Segment Open

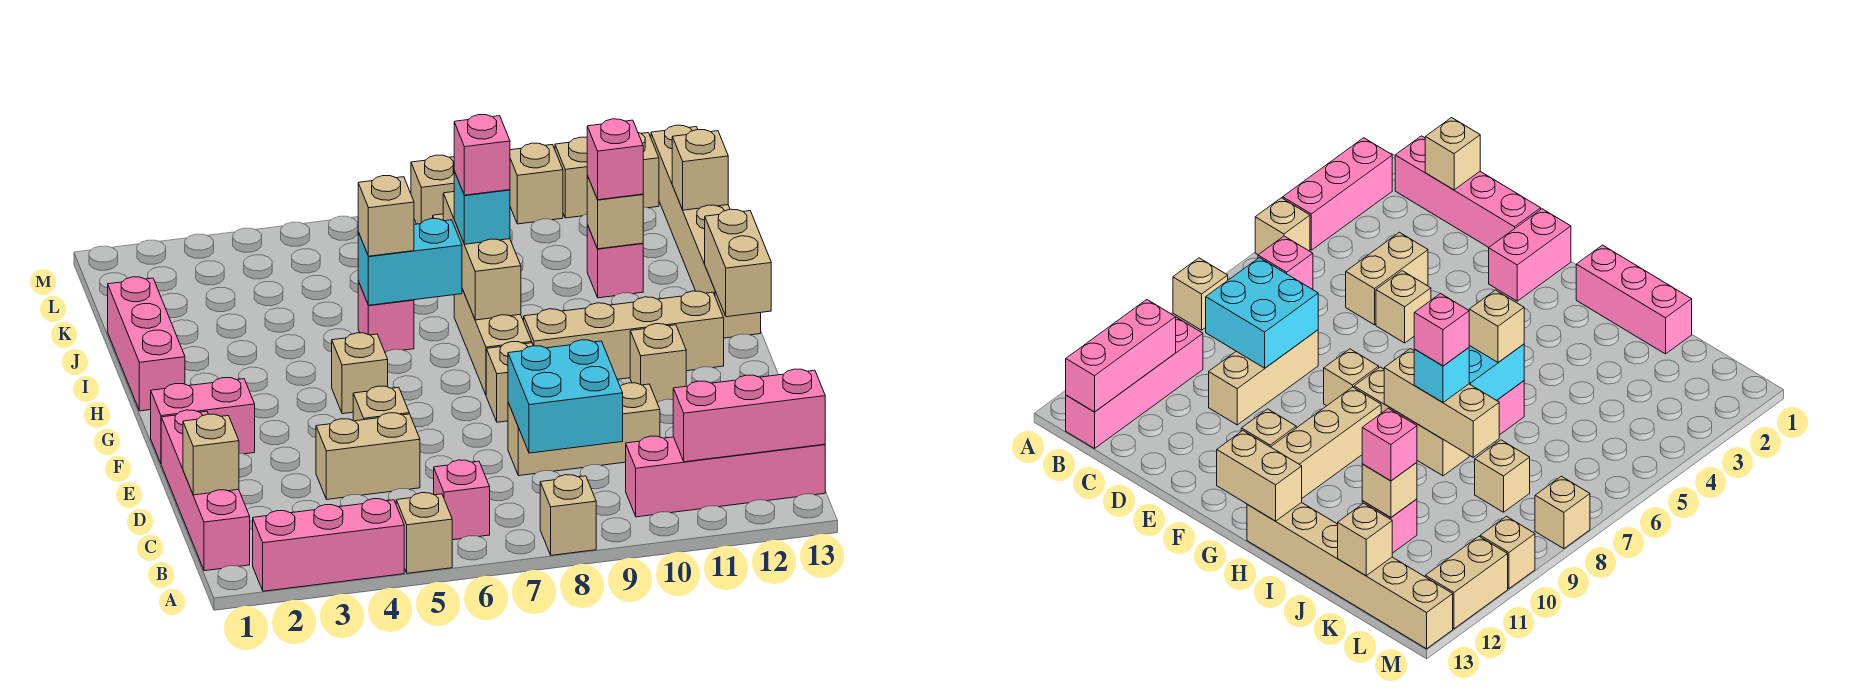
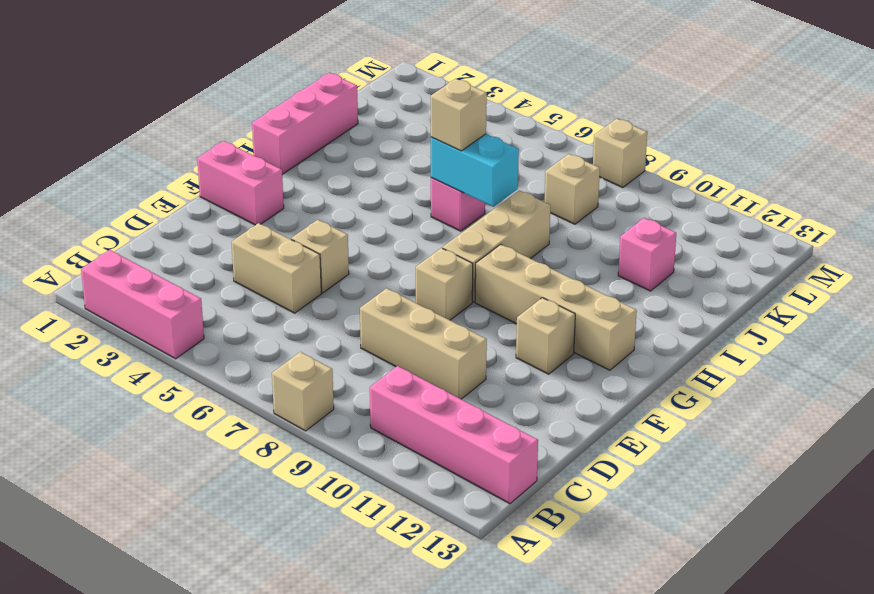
none -> tan 1x1 brick [396,493,452,573]
none -> pink 1x4 brick [161,410,250,571]
none -> pink 1x1 brick [434,460,490,540]
none -> tan 1x1 brick [332,333,388,414]

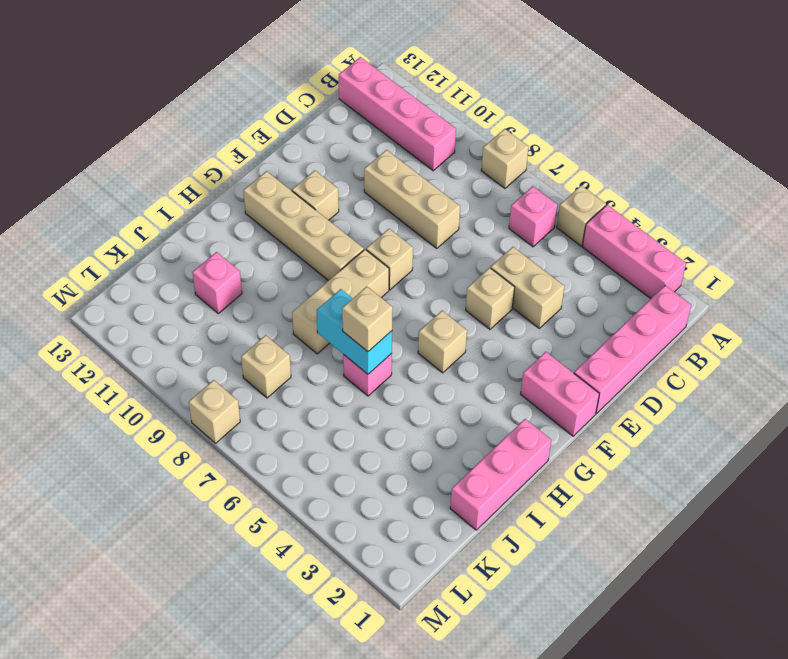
none -> tan 1x6 brick [651,125,761,338]
none -> tan 1x1 brick [510,143,563,224]
none -> tan 1x2 brick [555,133,659,218]
none -> pink 1x3 brick [673,369,825,462]

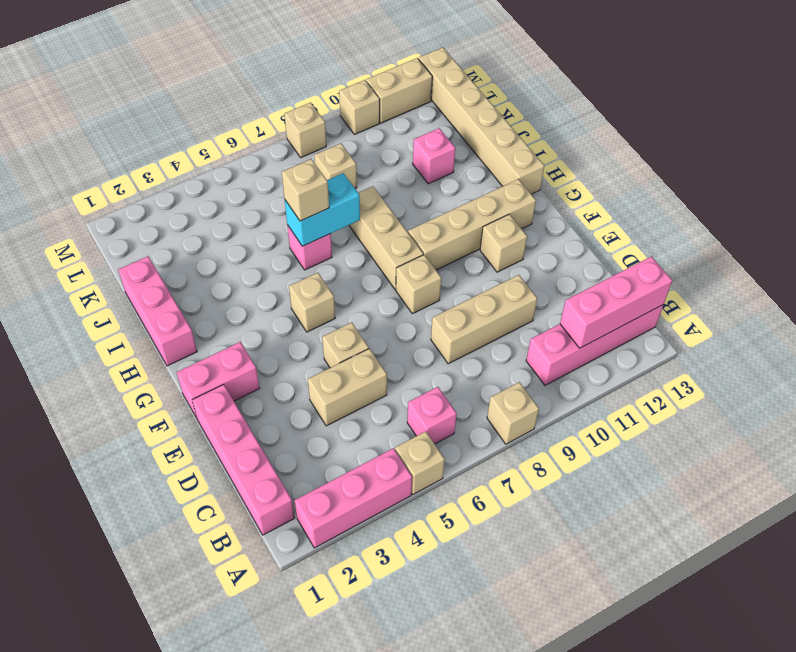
none -> tan 1x1 brick [183,414,239,495]
none -> cyan 2x2 brick [508,340,623,453]
none -> tan 1x2 brick [705,209,771,317]
none -> tan 1x3 brick [443,192,521,320]

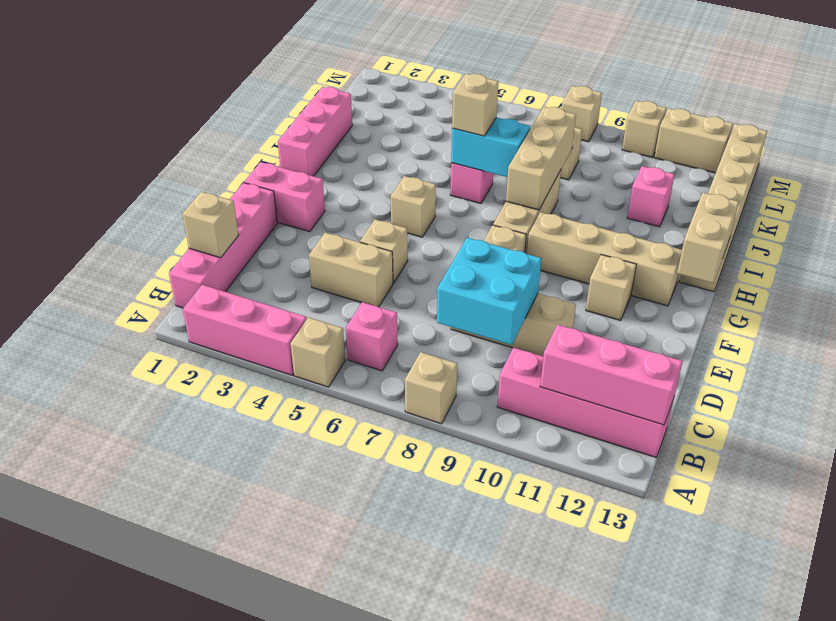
none -> tan 1x1 brick [587,176,643,249]
none -> tan 1x1 brick [672,130,728,210]
none -> cyan 1x1 brick [454,172,510,244]
none -> pink 1x1 brick [587,119,643,200]

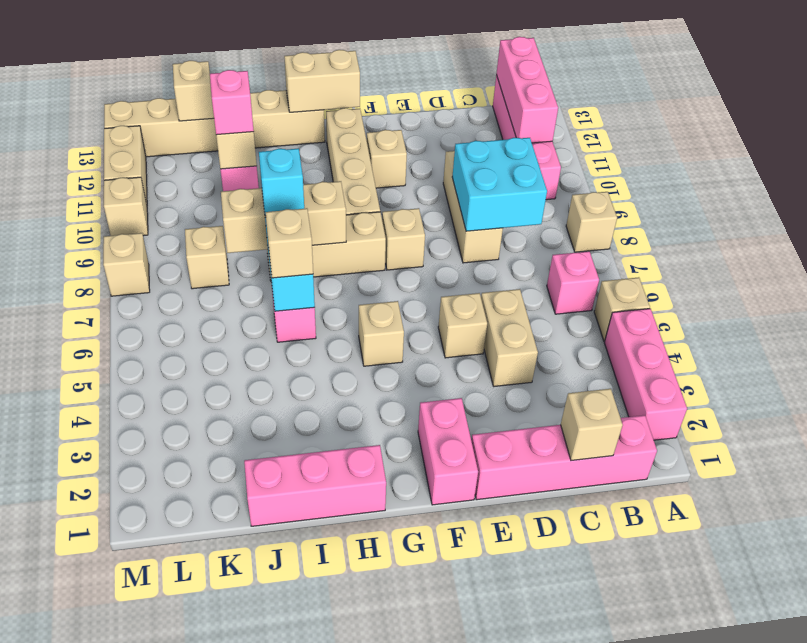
none -> pink 1x1 brick [454,115,510,195]

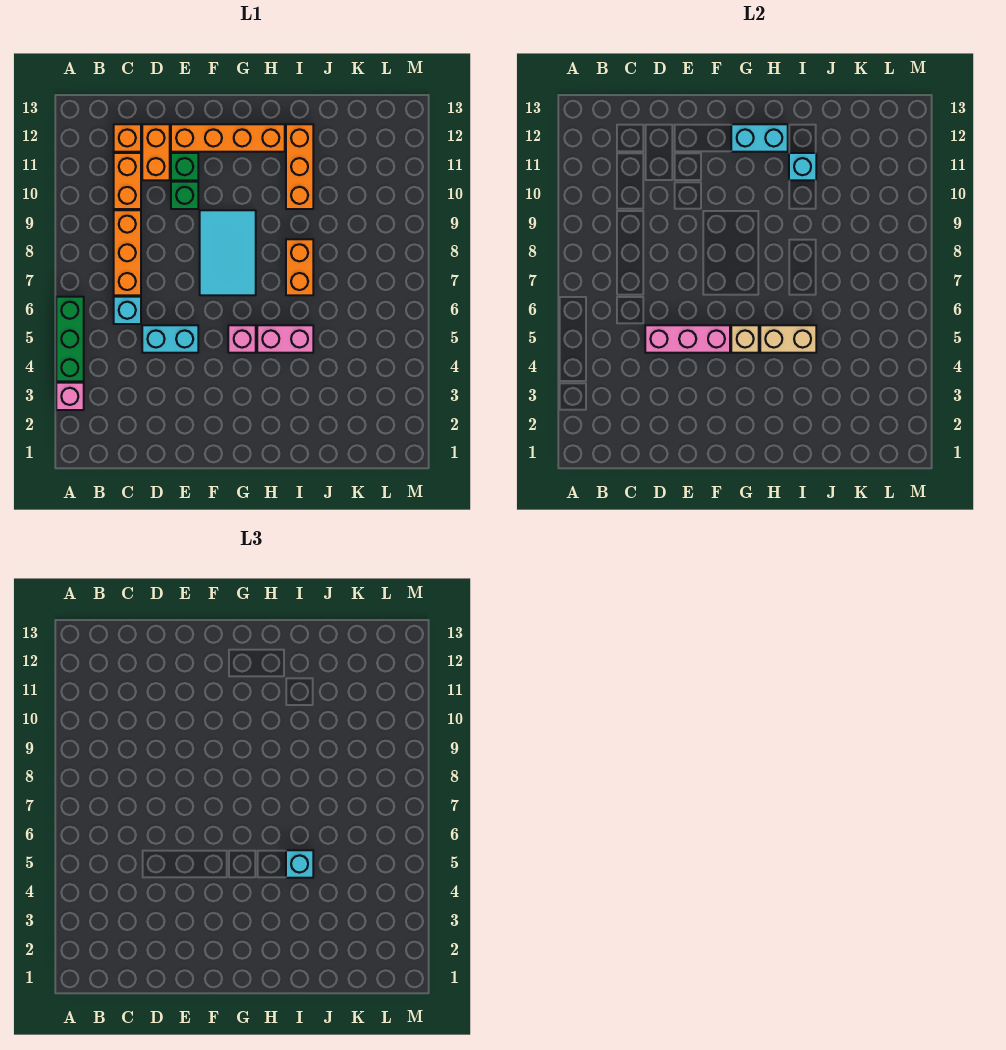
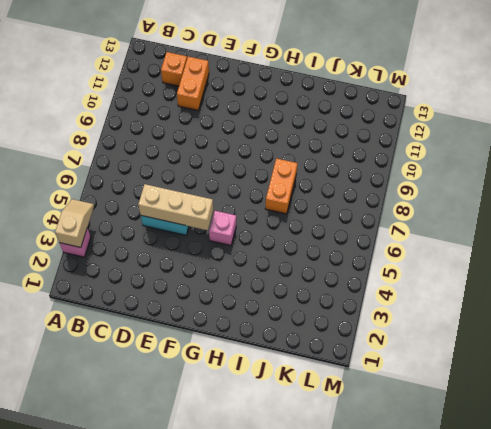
tan 1x2 slope [55,199,94,247] -> none
tan 1x3 brick [138,184,213,230] -> pink 1x3 brick [645,325,730,353]
none -> green 1x3 brick [56,297,84,381]
none -> cyan 1x1 brick [114,297,141,324]
none -> orange 1x3 brick [114,210,141,295]

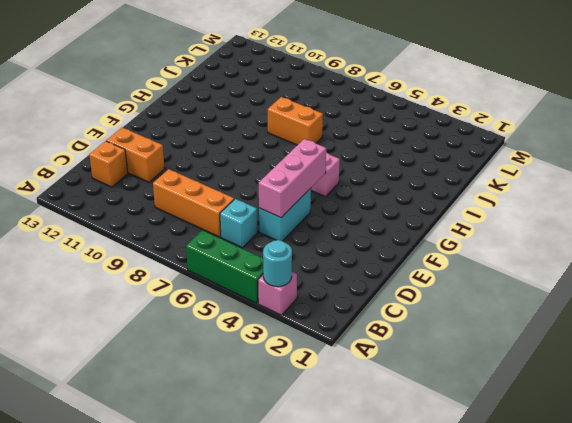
cyan 1x1 round brick [263,240,292,287] -> none
none -> orange 1x2 brick [114,153,141,209]
none -> green 1x1 brick [171,182,198,209]
none -> green 1x1 brick [171,153,198,180]

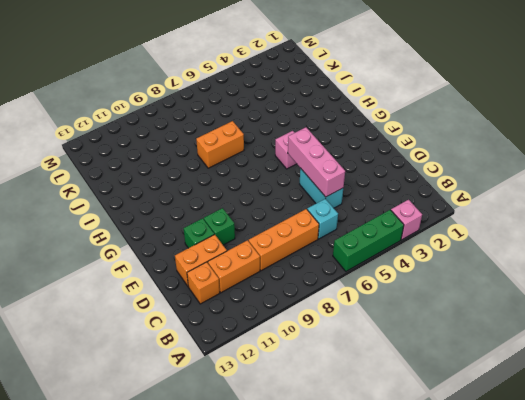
none -> orange 1x4 brick [171,124,285,152]
none -> cyan 2x3 tile [200,210,256,295]
none -> pink 1x2 brick [257,325,313,353]

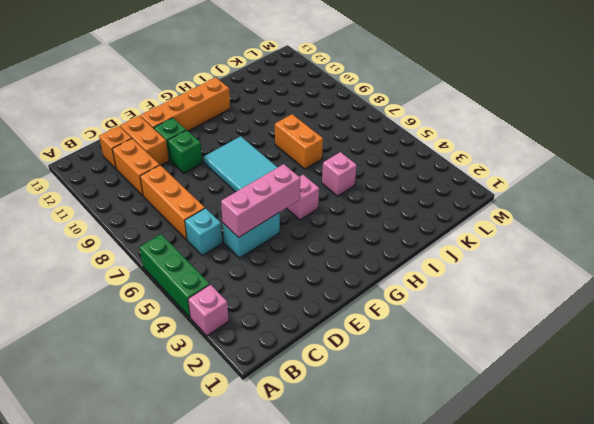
pink 1x1 brick [322,152,357,196] -> pink 1x2 brick [257,325,313,353]
none -> orange 1x3 brick [286,124,313,209]
none -> tan 1x1 brick [731,325,759,353]
none -> cyan 1x2 brick [731,124,788,152]

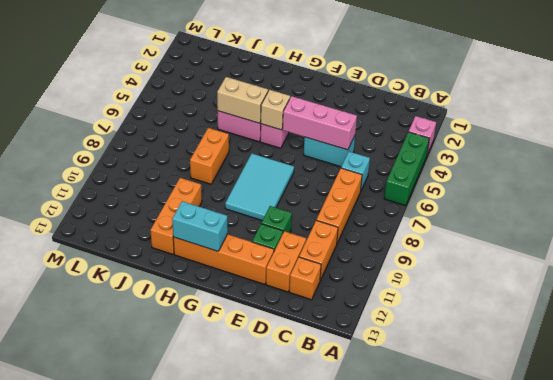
none -> cyan 1x1 brick [789,153,816,180]
none -> cyan 1x1 brick [286,850,313,878]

Segment Closed

WORK REQUEST » Only a number belongs in the answer: the number of lines in the preceding data that hold "green".

ANSWER SECTION » 3